Start of Data for review
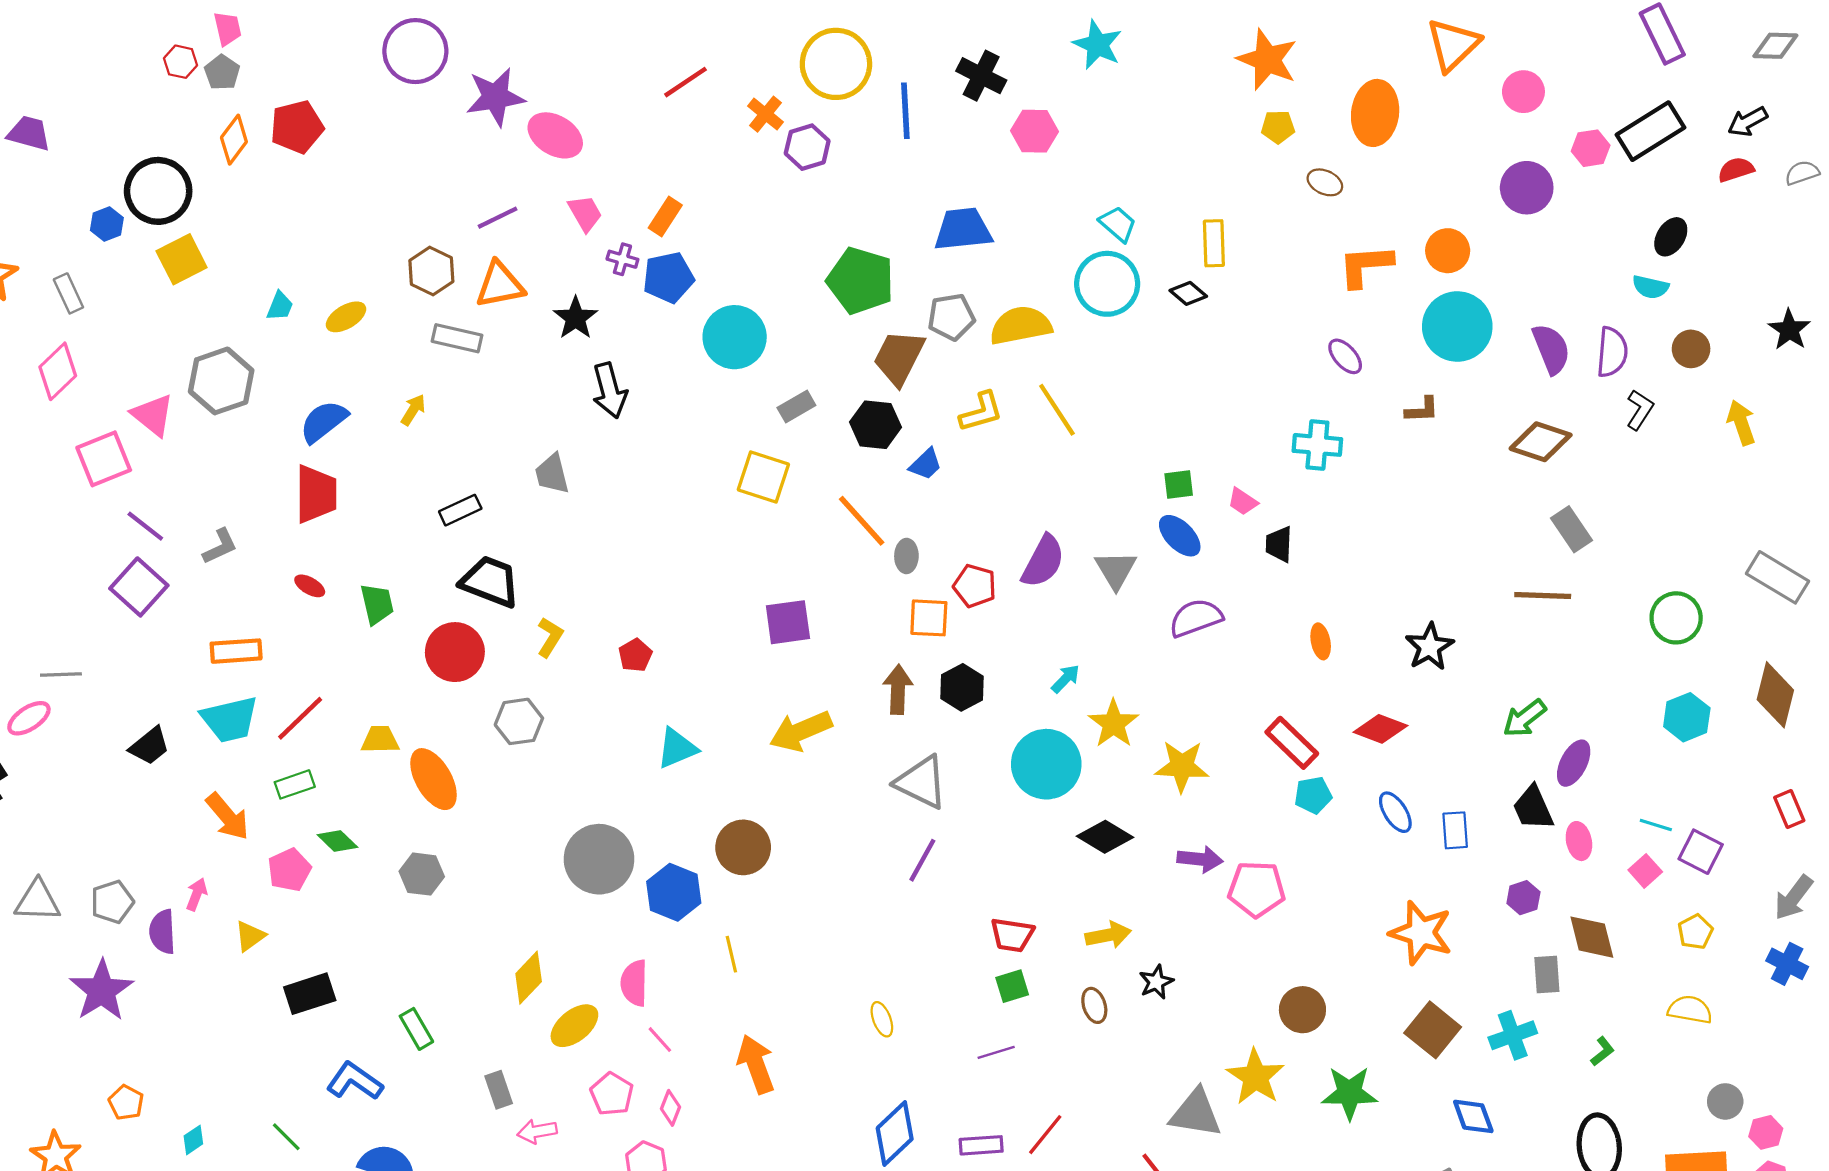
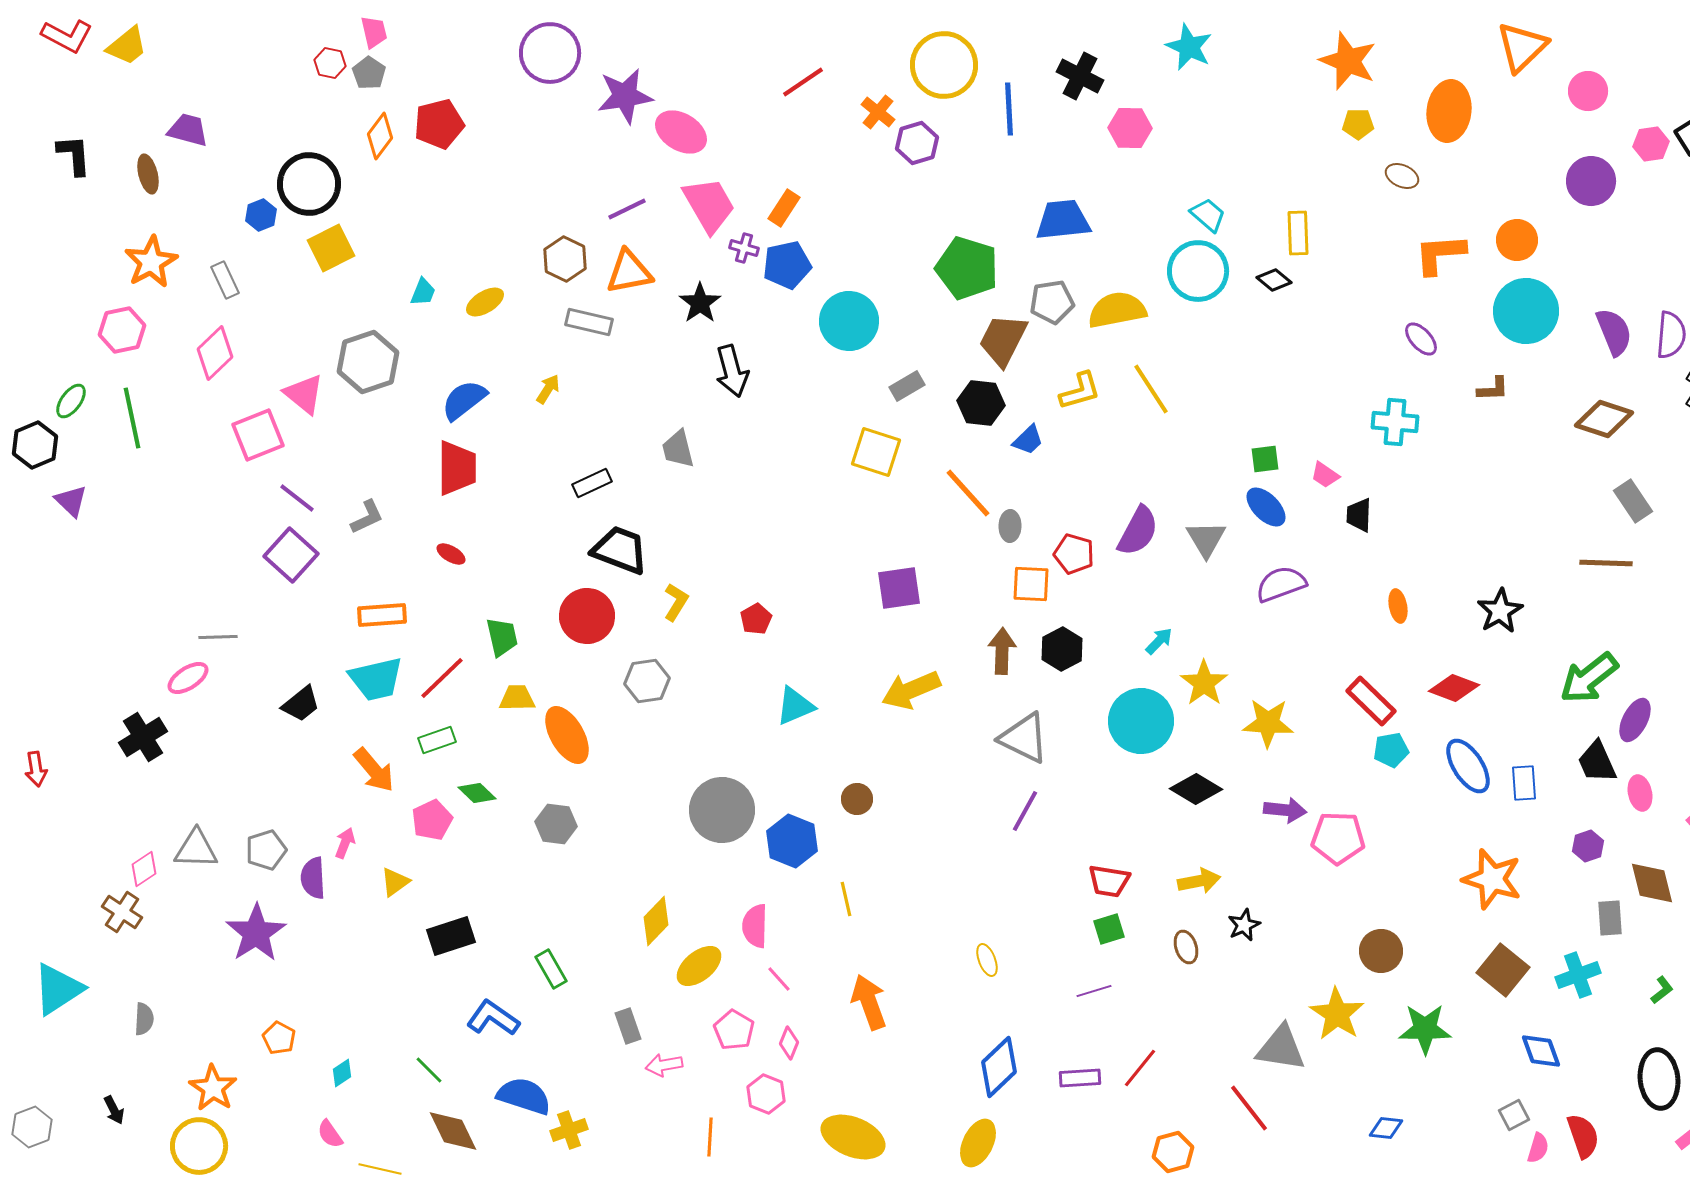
pink trapezoid: (585, 213) -> (709, 205), size x1.6
green trapezoid: (377, 604) -> (502, 637), moved
green arrow: (1525, 718) -> (1589, 678), size x1.4
blue ellipse: (1395, 812) -> (1468, 766), size x1.4
brown circle: (743, 847) -> (857, 799), size x0.6

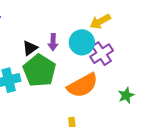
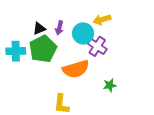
purple cross: (102, 54) -> (97, 46), turned -36

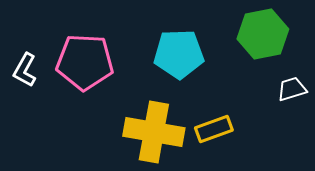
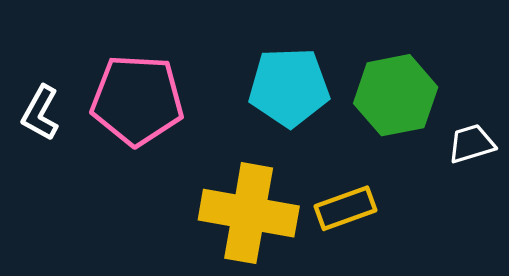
green hexagon: (263, 34) -> (396, 95), moved

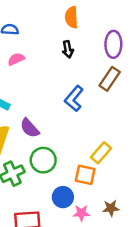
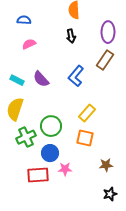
purple semicircle: (30, 128) -> (41, 79), moved
yellow rectangle: (101, 153) -> (87, 113), moved
blue circle: (63, 197) -> (50, 153), moved
pink star: (81, 213) -> (65, 169), moved

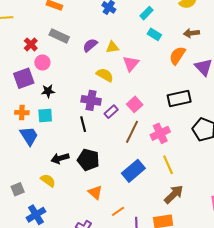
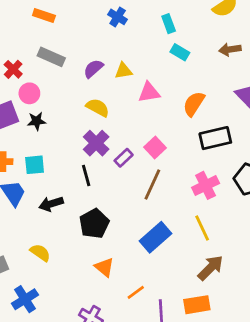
cyan rectangle: (146, 13) -> (169, 24), turned -64
orange semicircle: (177, 55) -> (194, 104), moved
pink triangle: (131, 64) -> (149, 92), turned 42
yellow semicircle: (105, 75) -> (98, 108), moved
black star: (48, 91) -> (37, 121), moved
purple cross: (91, 100) -> (96, 143), turned 36
pink cross: (160, 133) -> (206, 185), moved
black arrow: (60, 158) -> (51, 204), moved
black pentagon: (88, 160) -> (94, 224), turned 30

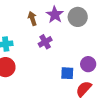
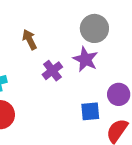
purple star: (55, 15) -> (85, 59), moved

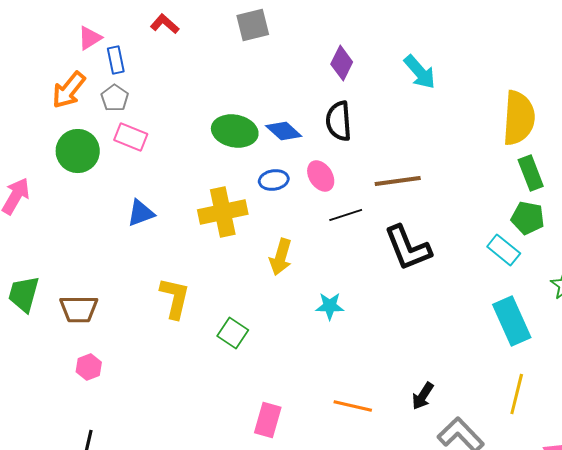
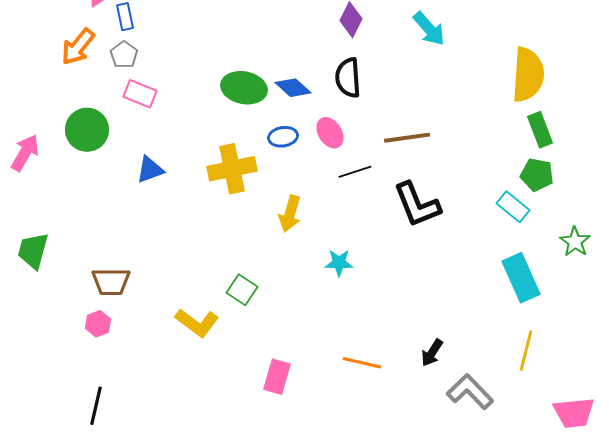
green circle: (78, 151) -> (87, 130), moved
yellow L-shape: (175, 298) -> (197, 323), moved, turned 114
brown trapezoid: (79, 309) -> (111, 282), moved

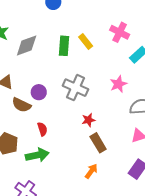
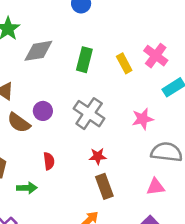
yellow rectangle: (86, 42) -> (124, 63), moved
red semicircle: (42, 129) -> (49, 161), moved
green arrow: (37, 155) -> (27, 188), size x0.7

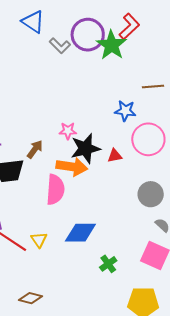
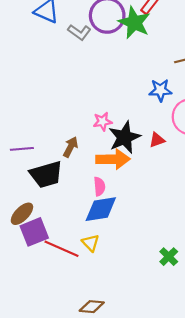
pink semicircle: (55, 190) -> (99, 186), size x0.6
blue diamond: (80, 233) -> (101, 209), moved

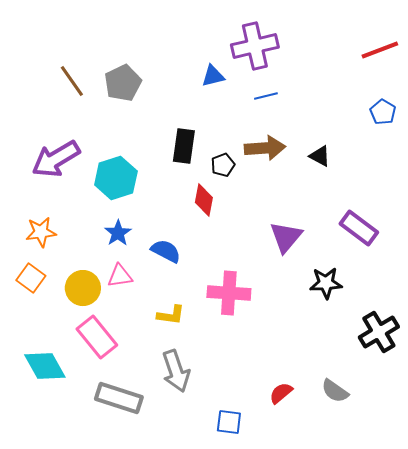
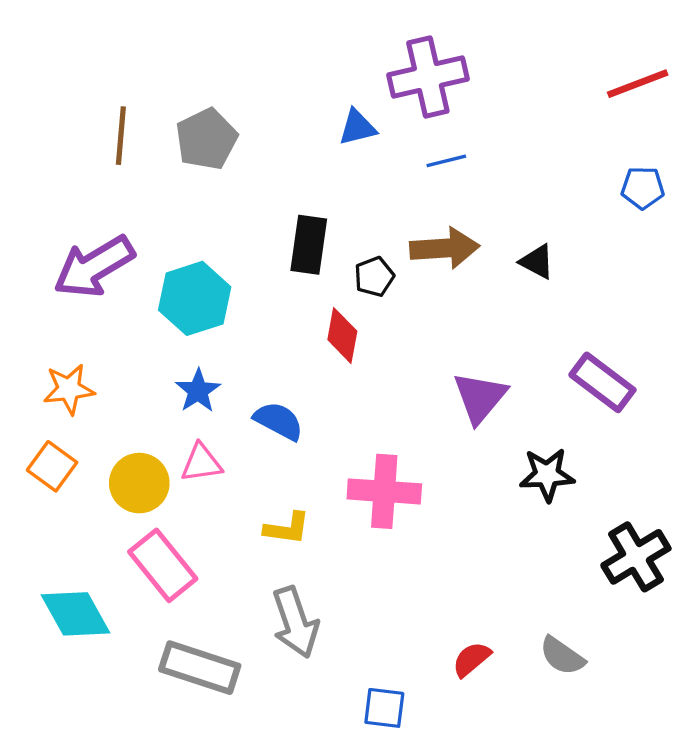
brown line: (72, 81) -> (121, 136), turned 40
blue pentagon: (383, 112) -> (643, 188), turned -30

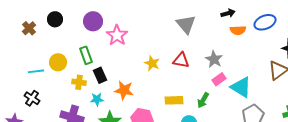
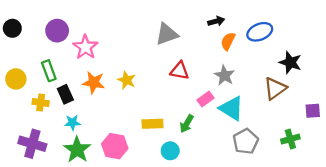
gray triangle: (186, 24) -> (167, 34), turned 50
orange semicircle: (238, 30) -> (228, 41), turned 119
gray star: (214, 59) -> (224, 75), moved
red triangle: (181, 60) -> (180, 71), moved
orange star: (124, 90) -> (94, 82), moved
cyan star: (97, 99) -> (72, 123), moved

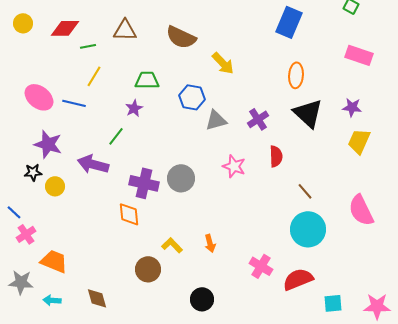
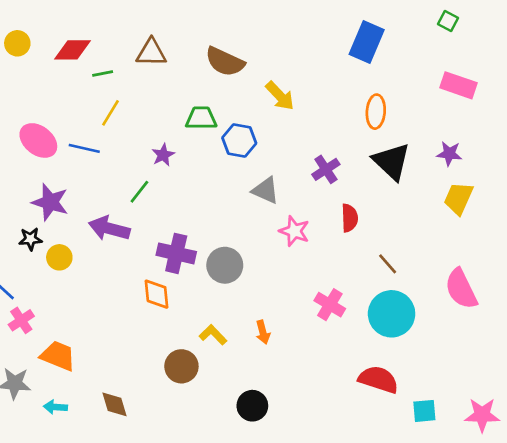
green trapezoid: (147, 80) -> (201, 118), moved
gray triangle: (216, 120) -> (265, 190), moved, turned 40
gray circle: (181, 178) -> (225, 265), moved
pink cross: (261, 266) -> (330, 305), moved
red semicircle: (298, 279) -> (378, 379), turned 40

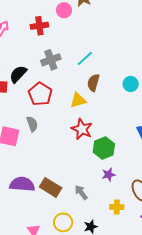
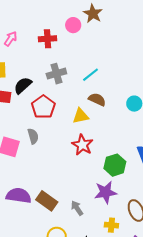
brown semicircle: (93, 83) -> (97, 99), turned 96
green hexagon: (104, 148) -> (115, 165), moved
purple star: (109, 175) -> (106, 192), size x1.6

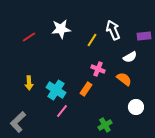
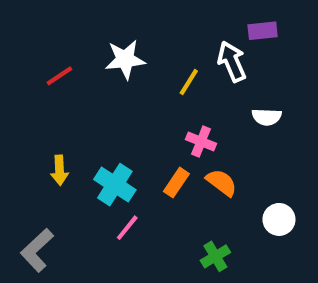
purple rectangle: (144, 36) -> (263, 31), moved
white semicircle: (130, 57) -> (267, 117), turned 32
orange semicircle: (124, 79) -> (222, 183), moved

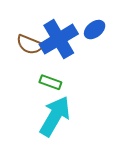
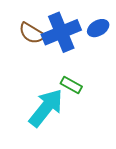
green rectangle: (50, 82) -> (71, 85), moved

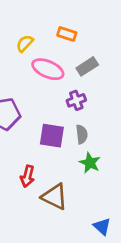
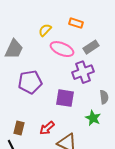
purple cross: (76, 100) -> (83, 72), size x1.5
gray semicircle: (82, 134) -> (104, 97), moved
red arrow: (27, 176) -> (47, 128), turned 35

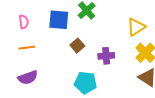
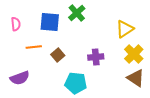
brown square: (77, 46) -> (58, 55), moved
orange line: (27, 48) -> (34, 47), moved

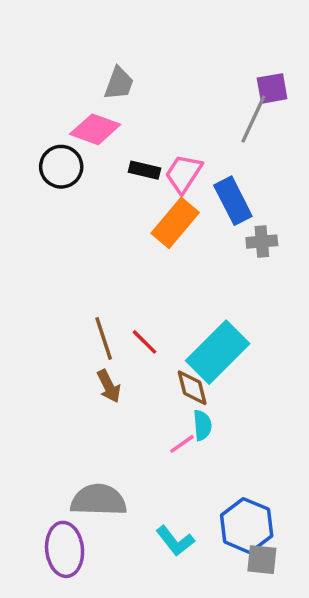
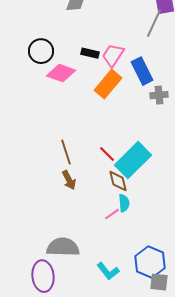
pink diamond: (95, 129) -> (61, 73), moved
red line: (144, 342) -> (107, 154), moved

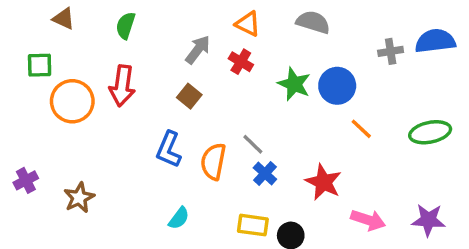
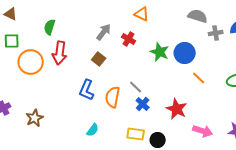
brown triangle: (64, 19) -> (11, 14), moved
gray semicircle: (313, 22) -> (198, 16), moved
orange triangle: (248, 24) -> (142, 14), moved
green semicircle: (126, 26) -> (50, 27), moved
End of Data for review
▶ **What the task asks**:
Reproduce each line above exactly, but not a single picture.

▶ **Written solution**:
pink trapezoid: (585, 213) -> (709, 205), size x1.6
green trapezoid: (377, 604) -> (502, 637), moved
green arrow: (1525, 718) -> (1589, 678), size x1.4
blue ellipse: (1395, 812) -> (1468, 766), size x1.4
brown circle: (743, 847) -> (857, 799), size x0.6

purple cross: (102, 54) -> (97, 46), turned -36

green hexagon: (263, 34) -> (396, 95), moved

purple semicircle: (30, 128) -> (41, 79), moved
yellow rectangle: (101, 153) -> (87, 113), moved
blue circle: (63, 197) -> (50, 153), moved
pink star: (81, 213) -> (65, 169), moved

cyan rectangle: (146, 13) -> (169, 24), turned -64
orange semicircle: (177, 55) -> (194, 104), moved
pink triangle: (131, 64) -> (149, 92), turned 42
yellow semicircle: (105, 75) -> (98, 108), moved
black star: (48, 91) -> (37, 121), moved
purple cross: (91, 100) -> (96, 143), turned 36
pink cross: (160, 133) -> (206, 185), moved
black arrow: (60, 158) -> (51, 204), moved
black pentagon: (88, 160) -> (94, 224), turned 30

purple star: (55, 15) -> (85, 59), moved

green circle: (78, 151) -> (87, 130), moved
yellow L-shape: (175, 298) -> (197, 323), moved, turned 114
brown trapezoid: (79, 309) -> (111, 282), moved

yellow rectangle: (86, 42) -> (124, 63), moved
red semicircle: (42, 129) -> (49, 161), moved
green arrow: (37, 155) -> (27, 188), size x0.7

pink semicircle: (55, 190) -> (99, 186), size x0.6
blue diamond: (80, 233) -> (101, 209), moved

brown line: (72, 81) -> (121, 136), turned 40
blue pentagon: (383, 112) -> (643, 188), turned -30

gray triangle: (186, 24) -> (167, 34), turned 50
orange semicircle: (238, 30) -> (228, 41), turned 119
gray star: (214, 59) -> (224, 75), moved
red triangle: (181, 60) -> (180, 71), moved
orange star: (124, 90) -> (94, 82), moved
cyan star: (97, 99) -> (72, 123), moved

green trapezoid: (147, 80) -> (201, 118), moved
gray triangle: (216, 120) -> (265, 190), moved, turned 40
gray circle: (181, 178) -> (225, 265), moved
pink cross: (261, 266) -> (330, 305), moved
red semicircle: (298, 279) -> (378, 379), turned 40

brown semicircle: (93, 83) -> (97, 99), turned 96
green hexagon: (104, 148) -> (115, 165), moved
purple star: (109, 175) -> (106, 192), size x1.6

purple rectangle: (144, 36) -> (263, 31), moved
white semicircle: (130, 57) -> (267, 117), turned 32
orange semicircle: (124, 79) -> (222, 183), moved

green rectangle: (50, 82) -> (71, 85), moved

purple cross: (76, 100) -> (83, 72), size x1.5
gray semicircle: (82, 134) -> (104, 97), moved
red arrow: (27, 176) -> (47, 128), turned 35

brown square: (77, 46) -> (58, 55), moved
orange line: (27, 48) -> (34, 47), moved

pink diamond: (95, 129) -> (61, 73), moved
red line: (144, 342) -> (107, 154), moved

brown triangle: (64, 19) -> (11, 14), moved
gray semicircle: (313, 22) -> (198, 16), moved
orange triangle: (248, 24) -> (142, 14), moved
green semicircle: (126, 26) -> (50, 27), moved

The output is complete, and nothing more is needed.